WHAT IS NEEDED = Could you copy exactly the lines from the one containing "yellow cap [593,283,646,321]" through the last line of the records below, and nothing else?

Scene difference descriptions:
━━━━━━
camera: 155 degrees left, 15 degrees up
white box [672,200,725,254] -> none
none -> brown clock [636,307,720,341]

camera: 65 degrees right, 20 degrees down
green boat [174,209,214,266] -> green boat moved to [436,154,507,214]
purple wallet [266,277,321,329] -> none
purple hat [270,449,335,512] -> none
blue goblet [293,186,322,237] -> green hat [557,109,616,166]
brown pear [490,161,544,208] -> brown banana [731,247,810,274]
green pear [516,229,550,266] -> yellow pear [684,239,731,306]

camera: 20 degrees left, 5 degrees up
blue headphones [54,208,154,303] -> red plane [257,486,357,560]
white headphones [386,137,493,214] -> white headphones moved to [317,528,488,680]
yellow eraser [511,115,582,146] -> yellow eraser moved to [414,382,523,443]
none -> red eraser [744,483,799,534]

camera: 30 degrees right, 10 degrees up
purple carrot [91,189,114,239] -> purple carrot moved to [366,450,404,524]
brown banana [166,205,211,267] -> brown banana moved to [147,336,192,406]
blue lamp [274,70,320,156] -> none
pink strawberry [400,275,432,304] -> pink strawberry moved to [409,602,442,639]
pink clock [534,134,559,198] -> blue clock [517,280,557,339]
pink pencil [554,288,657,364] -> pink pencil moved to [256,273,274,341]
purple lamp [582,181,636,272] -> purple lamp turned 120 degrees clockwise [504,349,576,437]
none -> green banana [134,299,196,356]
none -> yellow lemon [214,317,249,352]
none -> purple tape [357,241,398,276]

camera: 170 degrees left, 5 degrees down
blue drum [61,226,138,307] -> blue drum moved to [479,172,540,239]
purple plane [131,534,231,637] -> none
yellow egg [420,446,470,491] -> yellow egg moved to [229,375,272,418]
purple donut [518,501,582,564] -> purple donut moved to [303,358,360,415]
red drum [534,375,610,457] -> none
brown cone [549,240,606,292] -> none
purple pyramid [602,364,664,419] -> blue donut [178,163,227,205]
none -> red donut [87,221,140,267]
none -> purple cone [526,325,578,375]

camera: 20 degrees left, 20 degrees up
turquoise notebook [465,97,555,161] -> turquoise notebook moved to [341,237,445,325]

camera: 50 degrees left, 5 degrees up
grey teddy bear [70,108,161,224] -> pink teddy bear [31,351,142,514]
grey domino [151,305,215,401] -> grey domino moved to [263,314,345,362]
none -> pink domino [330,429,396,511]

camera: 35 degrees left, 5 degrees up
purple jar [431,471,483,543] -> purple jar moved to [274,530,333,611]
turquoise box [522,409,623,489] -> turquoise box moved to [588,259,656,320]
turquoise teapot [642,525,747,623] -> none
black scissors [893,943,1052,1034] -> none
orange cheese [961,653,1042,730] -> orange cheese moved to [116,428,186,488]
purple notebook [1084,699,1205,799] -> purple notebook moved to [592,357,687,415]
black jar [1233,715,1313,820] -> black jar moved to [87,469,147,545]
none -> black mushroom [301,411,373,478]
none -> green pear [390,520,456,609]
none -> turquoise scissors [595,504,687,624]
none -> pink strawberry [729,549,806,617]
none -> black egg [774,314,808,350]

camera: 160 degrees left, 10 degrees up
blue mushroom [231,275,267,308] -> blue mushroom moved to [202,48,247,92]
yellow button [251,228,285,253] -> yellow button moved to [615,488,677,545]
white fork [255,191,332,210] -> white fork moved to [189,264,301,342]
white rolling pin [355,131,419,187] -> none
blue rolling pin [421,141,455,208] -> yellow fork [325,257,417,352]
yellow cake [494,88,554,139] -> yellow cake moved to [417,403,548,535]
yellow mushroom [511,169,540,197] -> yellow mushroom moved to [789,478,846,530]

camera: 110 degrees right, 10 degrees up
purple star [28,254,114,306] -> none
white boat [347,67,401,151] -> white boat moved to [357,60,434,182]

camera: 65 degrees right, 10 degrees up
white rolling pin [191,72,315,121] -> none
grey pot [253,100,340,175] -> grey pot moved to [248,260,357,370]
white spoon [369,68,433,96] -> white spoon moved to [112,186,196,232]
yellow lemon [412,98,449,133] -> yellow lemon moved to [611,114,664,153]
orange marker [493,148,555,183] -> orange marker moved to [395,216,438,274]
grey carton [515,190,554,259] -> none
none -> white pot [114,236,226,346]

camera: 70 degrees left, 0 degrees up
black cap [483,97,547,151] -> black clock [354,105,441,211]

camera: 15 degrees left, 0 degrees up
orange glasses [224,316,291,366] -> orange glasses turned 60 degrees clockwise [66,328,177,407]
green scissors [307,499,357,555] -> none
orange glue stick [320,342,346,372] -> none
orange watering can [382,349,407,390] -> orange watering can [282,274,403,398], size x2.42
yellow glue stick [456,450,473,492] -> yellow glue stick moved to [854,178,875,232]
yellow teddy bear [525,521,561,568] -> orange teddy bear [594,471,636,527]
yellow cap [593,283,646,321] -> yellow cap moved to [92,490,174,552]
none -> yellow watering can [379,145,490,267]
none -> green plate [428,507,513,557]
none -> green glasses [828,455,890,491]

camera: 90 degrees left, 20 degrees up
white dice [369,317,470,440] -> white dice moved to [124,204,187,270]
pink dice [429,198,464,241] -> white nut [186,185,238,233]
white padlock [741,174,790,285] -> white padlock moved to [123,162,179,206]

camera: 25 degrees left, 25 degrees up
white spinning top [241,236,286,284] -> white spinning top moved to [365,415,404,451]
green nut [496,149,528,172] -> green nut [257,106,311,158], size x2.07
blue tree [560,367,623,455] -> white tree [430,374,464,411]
━━━━━━
RESULT =
yellow cap [593,283,646,321] -> yellow cap moved to [92,490,174,552]
none -> yellow watering can [379,145,490,267]
none -> green plate [428,507,513,557]
none -> green glasses [828,455,890,491]

camera: 90 degrees left, 20 degrees up
white dice [369,317,470,440] -> white dice moved to [124,204,187,270]
pink dice [429,198,464,241] -> white nut [186,185,238,233]
white padlock [741,174,790,285] -> white padlock moved to [123,162,179,206]

camera: 25 degrees left, 25 degrees up
white spinning top [241,236,286,284] -> white spinning top moved to [365,415,404,451]
green nut [496,149,528,172] -> green nut [257,106,311,158], size x2.07
blue tree [560,367,623,455] -> white tree [430,374,464,411]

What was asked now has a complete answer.